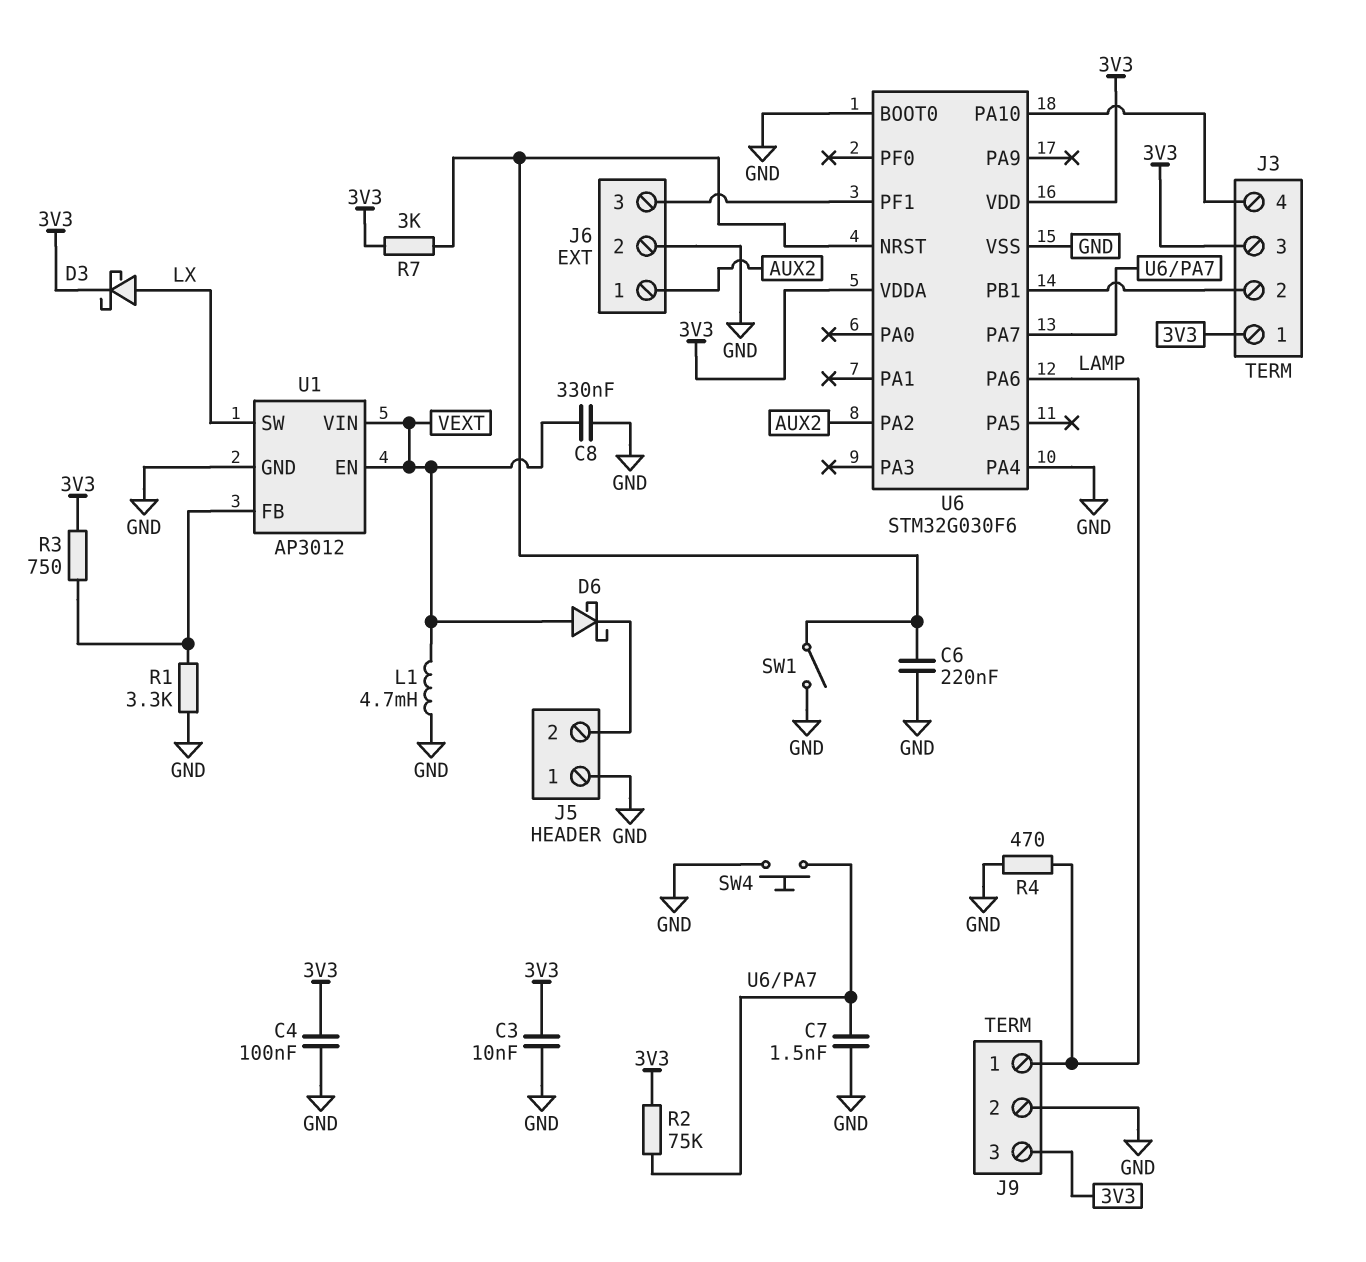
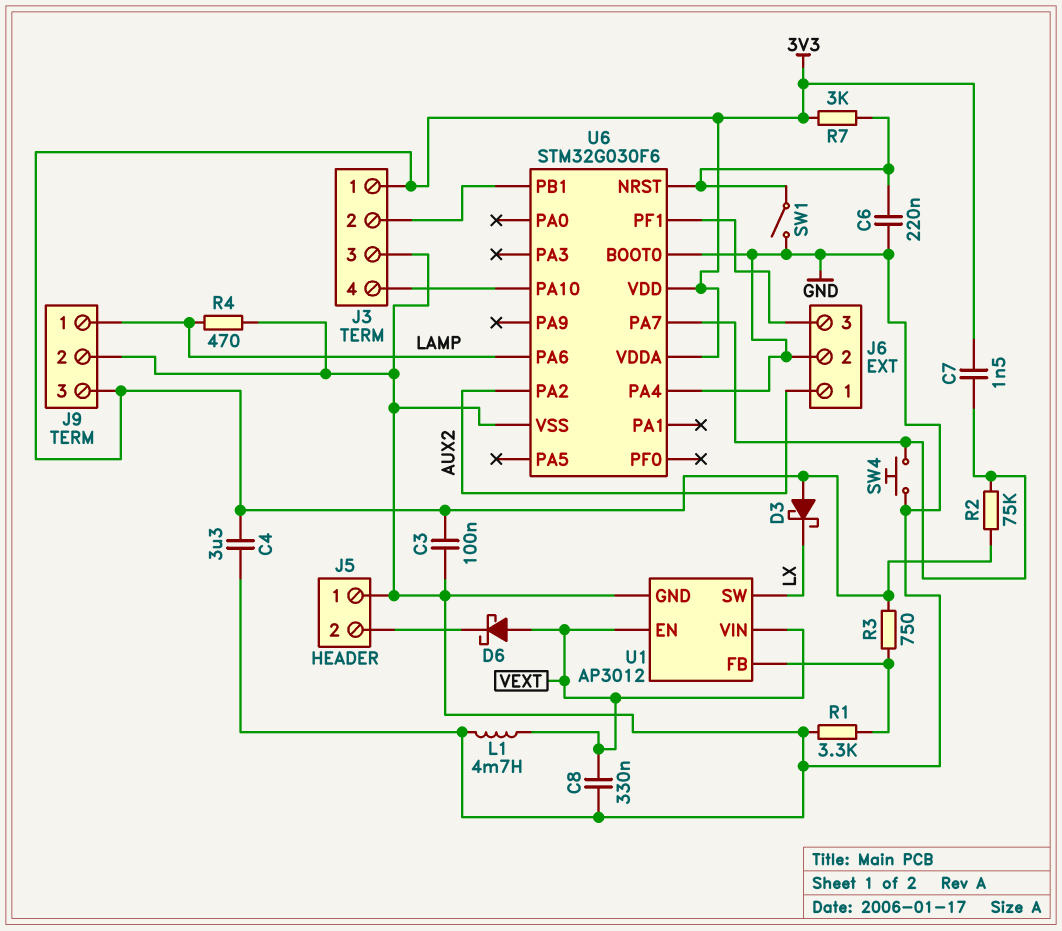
C3: 10nF (3V3, GND) -> 100nF (3V3, GND)
C4: 100nF (3V3, GND) -> 3.3uF (3V3, GND)
C7: 1.5nF (GND, U6/PA7) -> 1.5nF (3V3, U6/PA7)
D3: schottky (A LX, K 3V3) -> schottky (A 3V3, K LX)
J3 pin 3: 3V3 -> GND

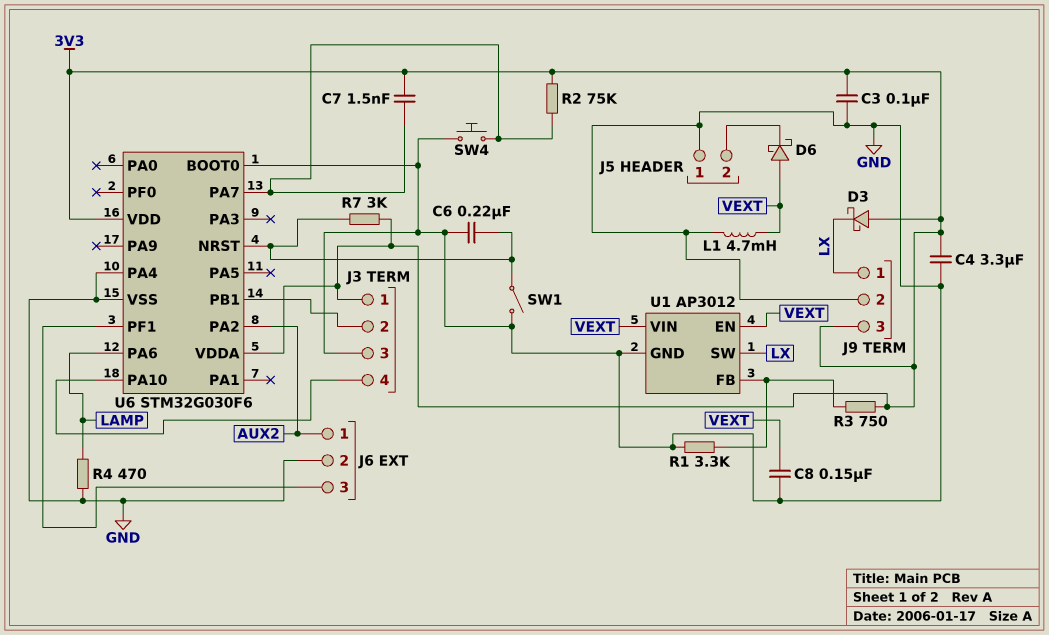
C8: 330nF (GND, VEXT) -> 150nF (GND, VEXT)
J9 pin 1: LAMP -> LX

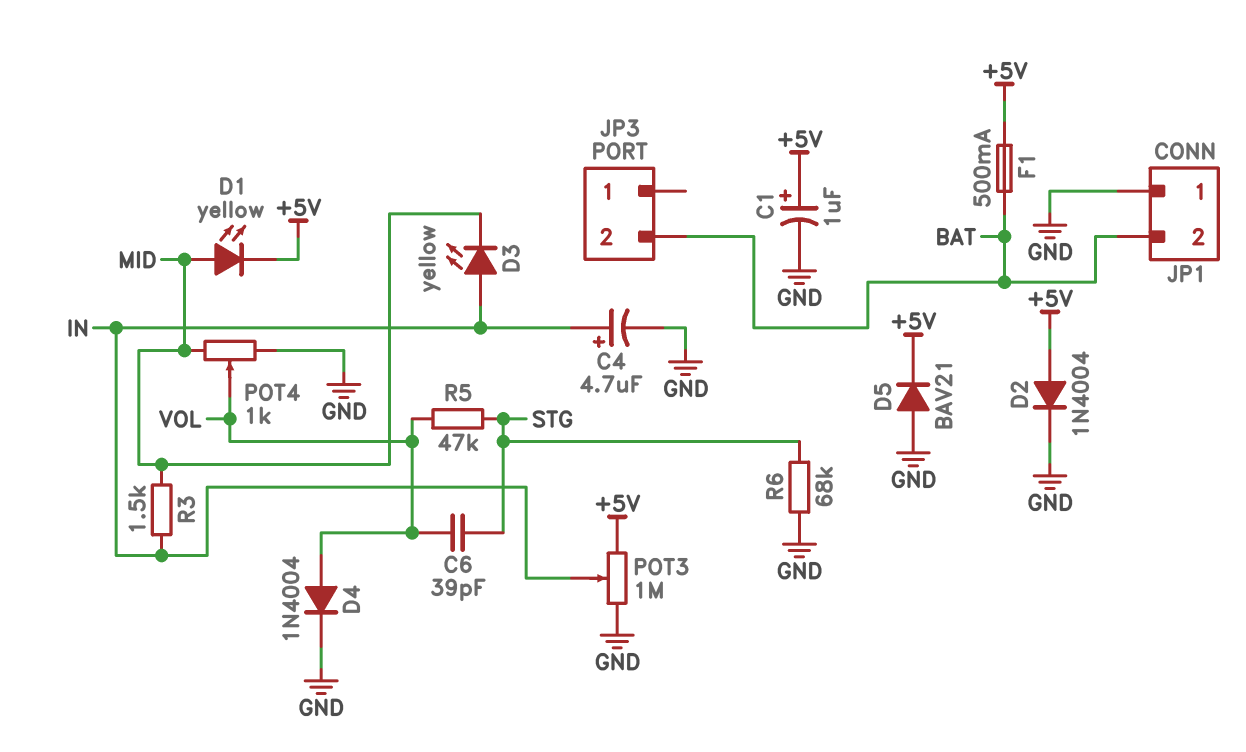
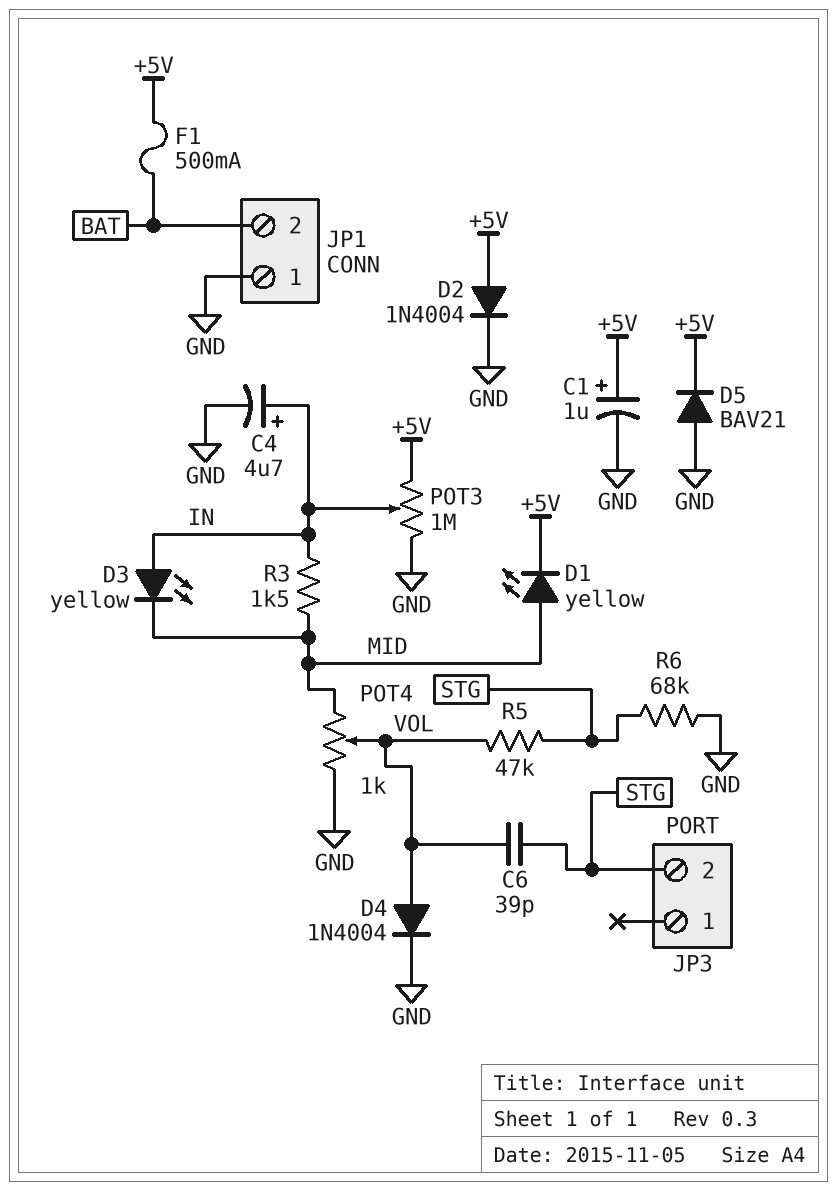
JP3 pin 2: BAT -> STG

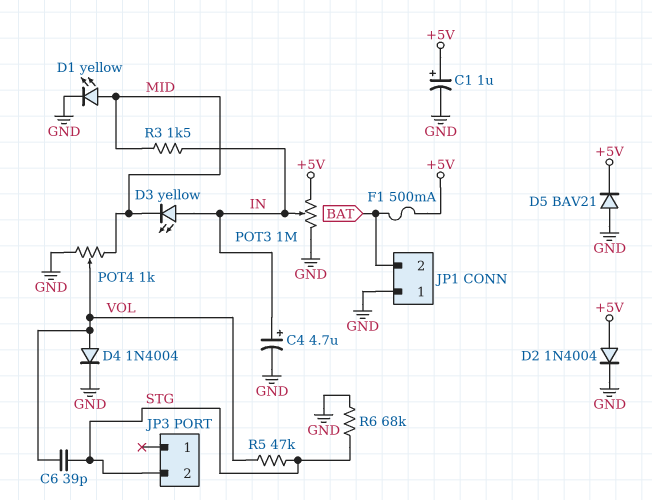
D1: LED yellow (A MID, K +5V) -> LED yellow (A MID, K GND)

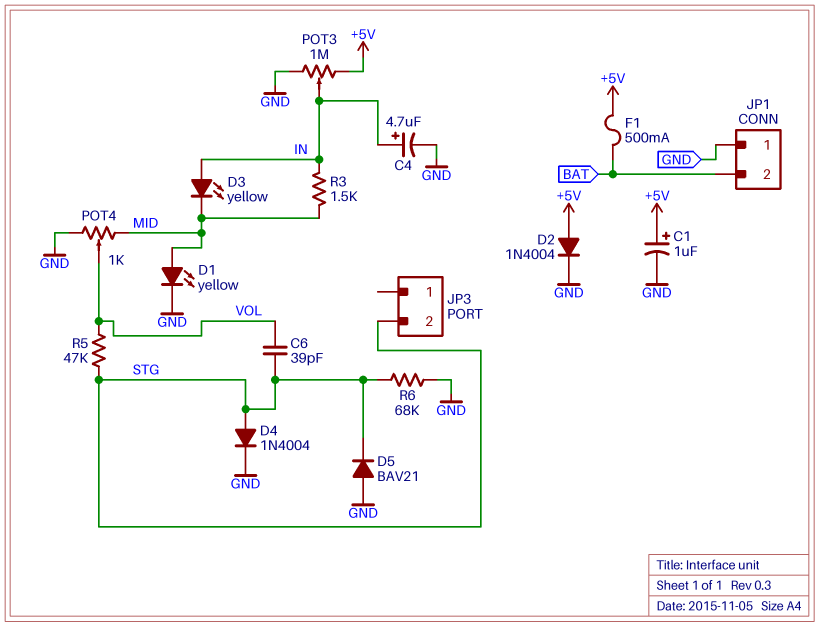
D4: diode 1N4004 (A VOL, K GND) -> diode 1N4004 (A STG, K GND)
D5: diode BAV21 (A GND, K +5V) -> diode BAV21 (A GND, K STG)

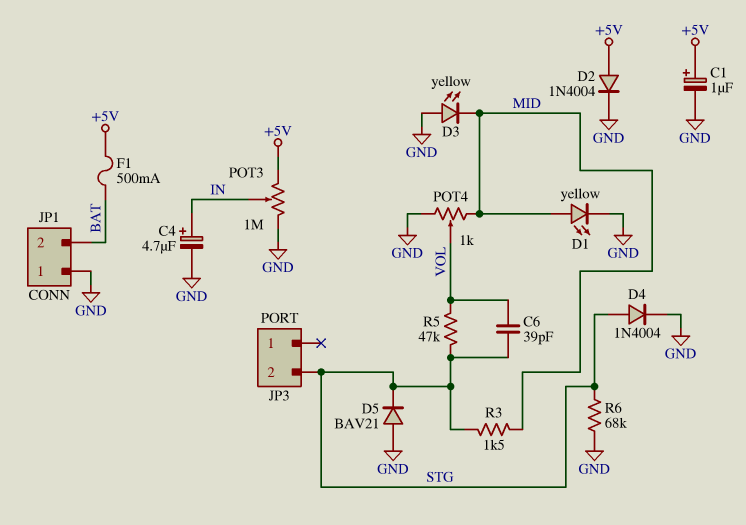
D3: LED yellow (A IN, K MID) -> LED yellow (A GND, K MID)
R3: 1.5k (IN, MID) -> 1.5k (MID, STG)

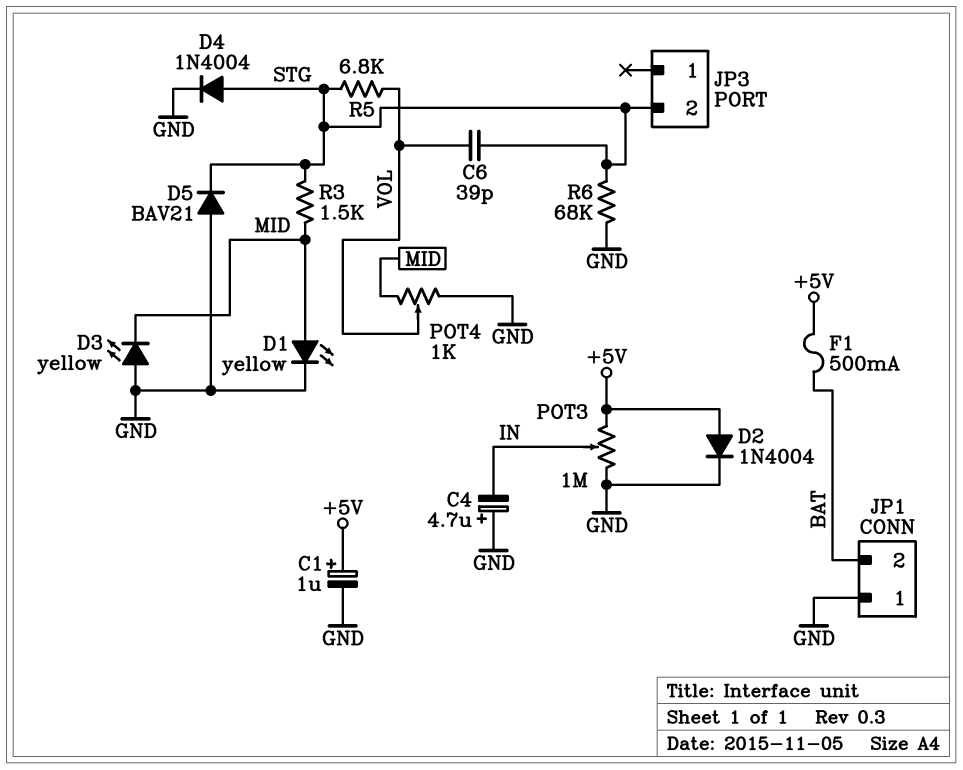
C4: 4.7uF (plus IN, minus GND) -> 4.7uF (plus GND, minus IN)
R5: 47k (STG, VOL) -> 6.8k (STG, VOL)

• **PROBLEM STATEMENT**: Give the listing above again in its entirety, exactly as written and free of images.

• **FINISHED EXERCISE**:
C3: 10nF (3V3, GND) -> 100nF (3V3, GND)
C4: 100nF (3V3, GND) -> 3.3uF (3V3, GND)
C7: 1.5nF (GND, U6/PA7) -> 1.5nF (3V3, U6/PA7)
D3: schottky (A LX, K 3V3) -> schottky (A 3V3, K LX)
J3 pin 3: 3V3 -> GND

C8: 330nF (GND, VEXT) -> 150nF (GND, VEXT)
J9 pin 1: LAMP -> LX

JP3 pin 2: BAT -> STG

D1: LED yellow (A MID, K +5V) -> LED yellow (A MID, K GND)

D4: diode 1N4004 (A VOL, K GND) -> diode 1N4004 (A STG, K GND)
D5: diode BAV21 (A GND, K +5V) -> diode BAV21 (A GND, K STG)

D3: LED yellow (A IN, K MID) -> LED yellow (A GND, K MID)
R3: 1.5k (IN, MID) -> 1.5k (MID, STG)

C4: 4.7uF (plus IN, minus GND) -> 4.7uF (plus GND, minus IN)
R5: 47k (STG, VOL) -> 6.8k (STG, VOL)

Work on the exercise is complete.